- **Records shown**:
● ● ● ● ● ● ●

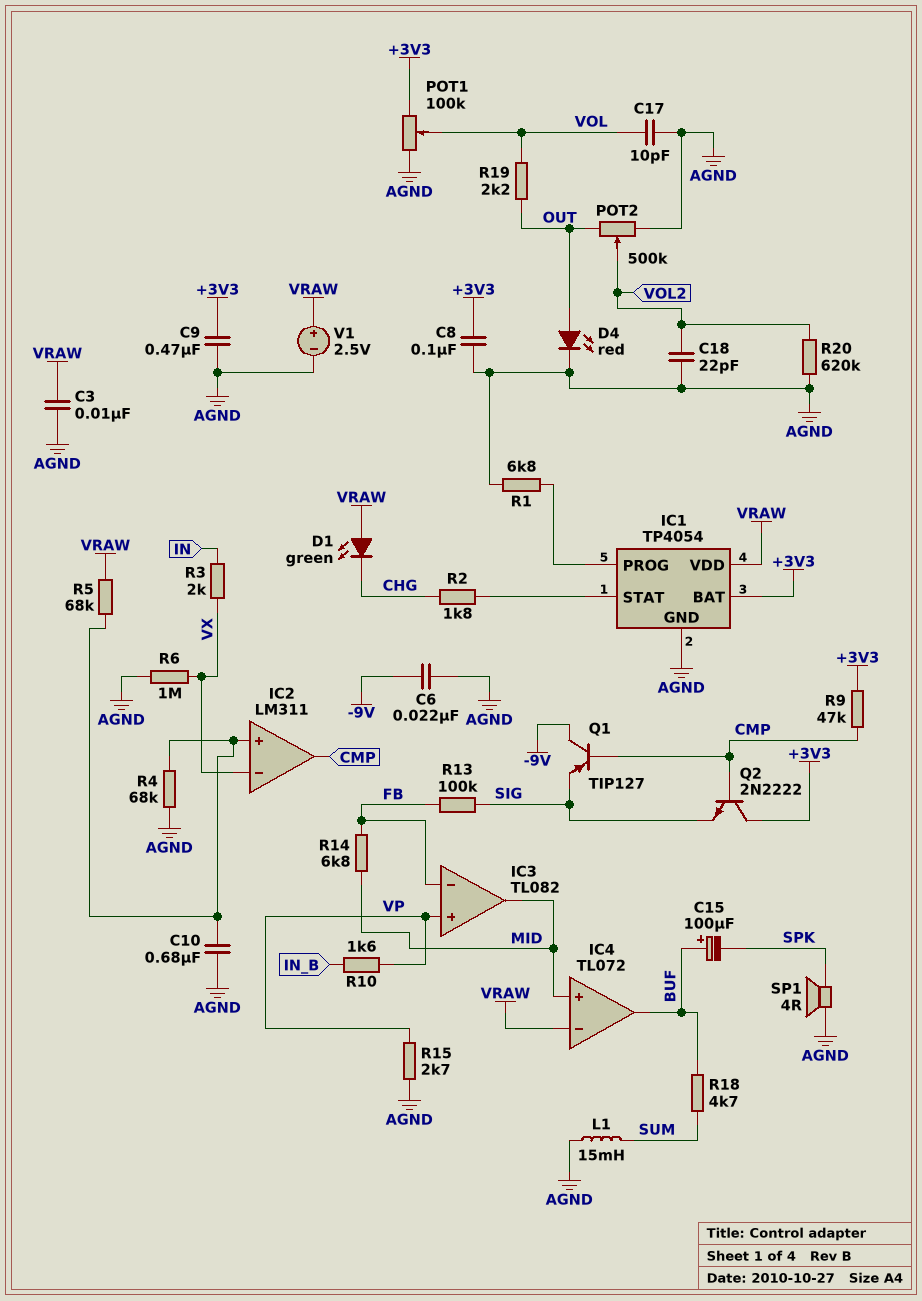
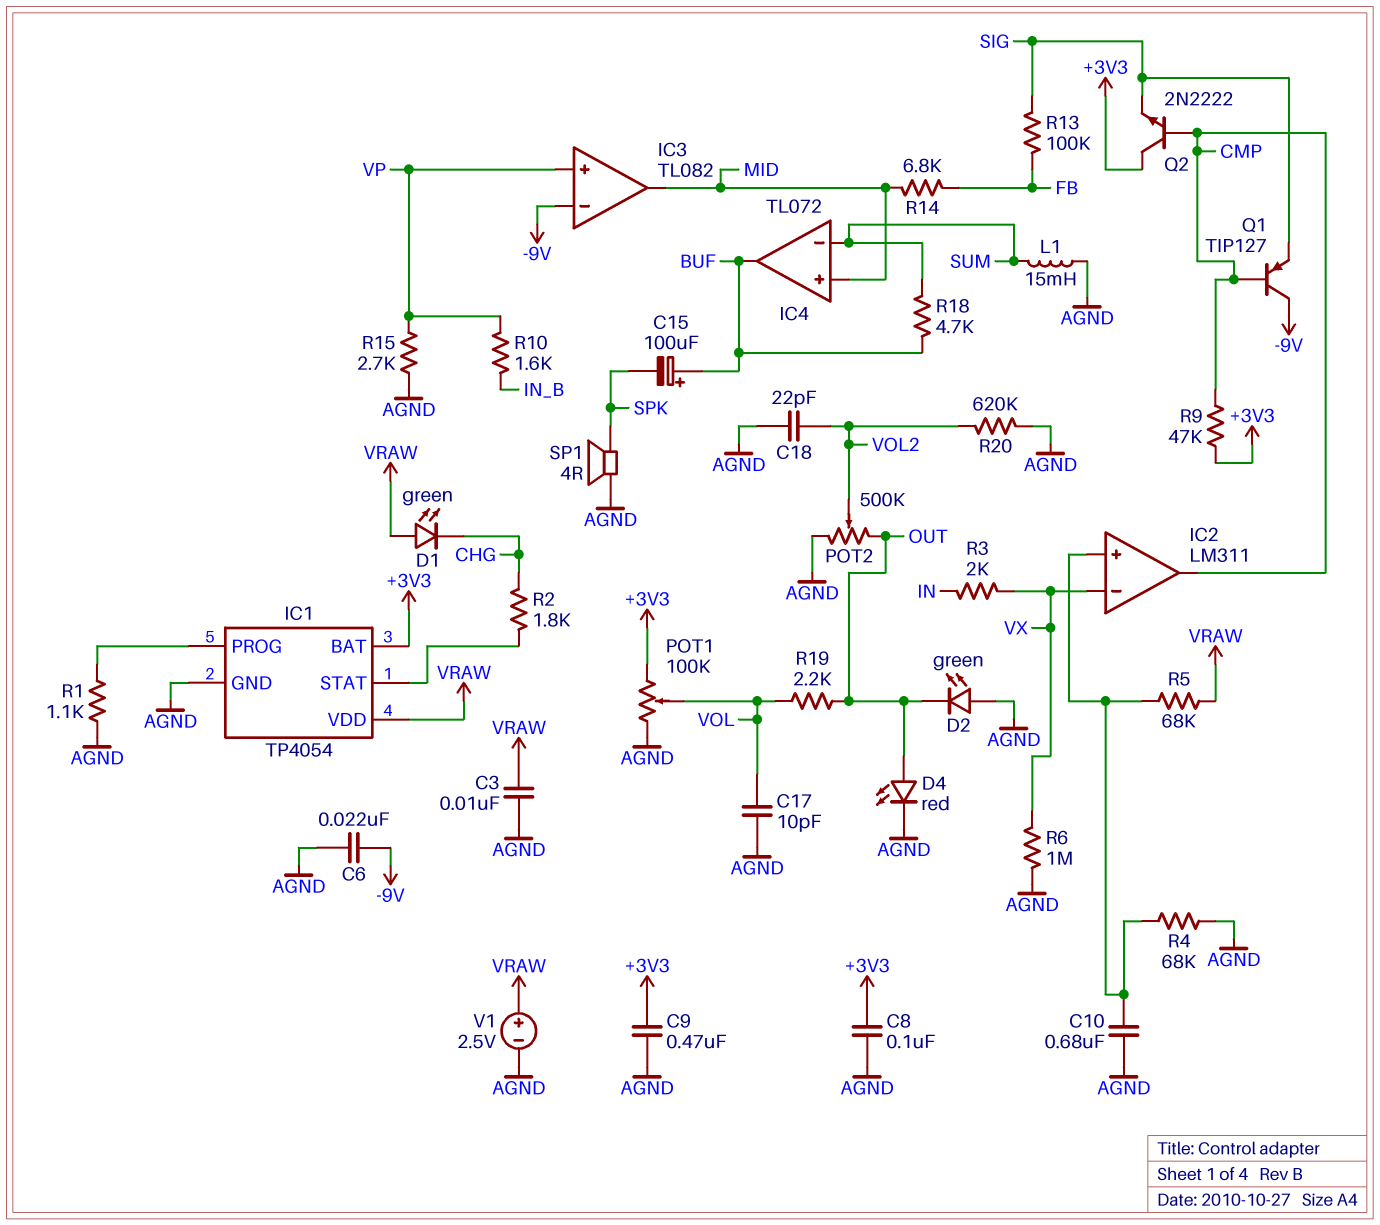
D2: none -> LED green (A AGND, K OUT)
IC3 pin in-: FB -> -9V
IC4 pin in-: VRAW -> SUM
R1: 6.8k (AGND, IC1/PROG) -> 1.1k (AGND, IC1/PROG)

● ● ● ● ● ● ●

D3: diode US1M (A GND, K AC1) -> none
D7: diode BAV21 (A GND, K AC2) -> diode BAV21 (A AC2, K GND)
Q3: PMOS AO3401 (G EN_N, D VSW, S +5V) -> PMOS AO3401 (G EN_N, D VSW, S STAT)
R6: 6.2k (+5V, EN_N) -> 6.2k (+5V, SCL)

● ● ● ● ● ● ●

- **Your task**: The response consists of the lines above that contain "none".

- **Task output**:
D2: none -> LED green (A AGND, K OUT)
D3: diode US1M (A GND, K AC1) -> none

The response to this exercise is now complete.